BEGIN STORED DATA

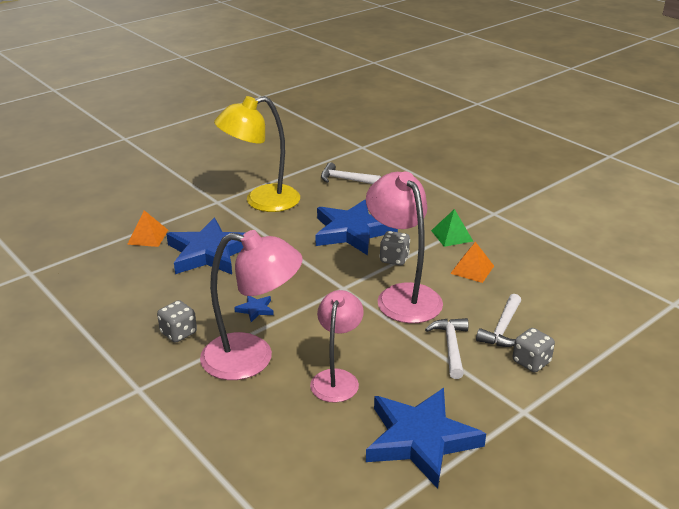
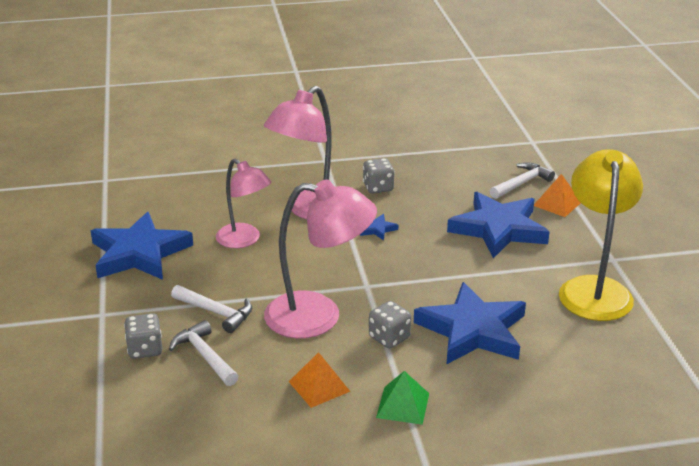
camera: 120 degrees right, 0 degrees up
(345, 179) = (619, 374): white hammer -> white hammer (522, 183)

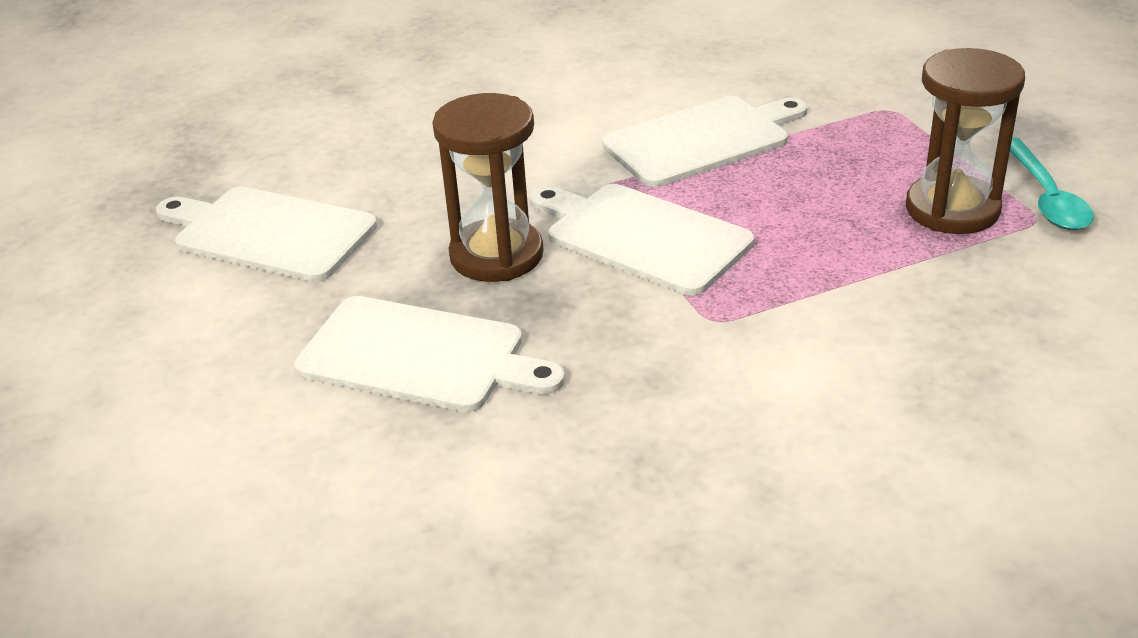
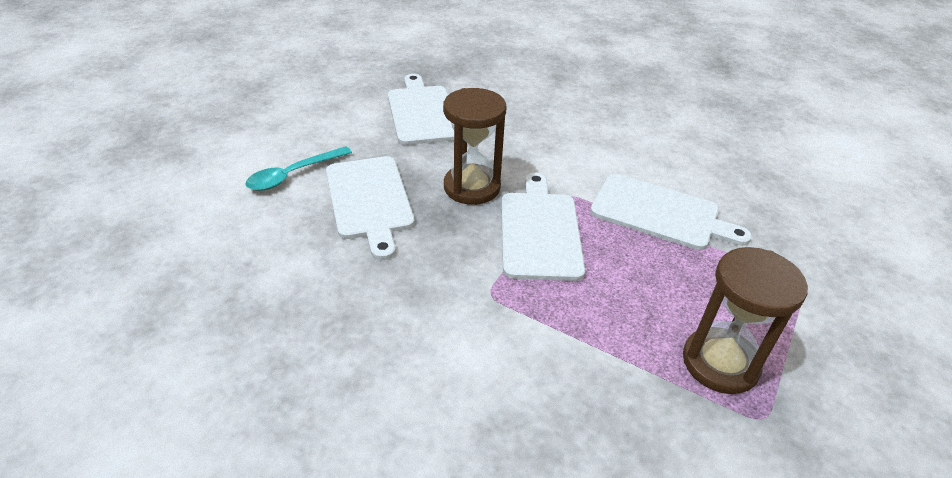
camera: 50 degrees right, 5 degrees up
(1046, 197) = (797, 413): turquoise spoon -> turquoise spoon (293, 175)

END STORED DATA

**EXERCISE GOAL**
Where a line above includes "right", copy that line.

**ANSWER TO THIS PROBLEM**
camera: 120 degrees right, 0 degrees up
camera: 50 degrees right, 5 degrees up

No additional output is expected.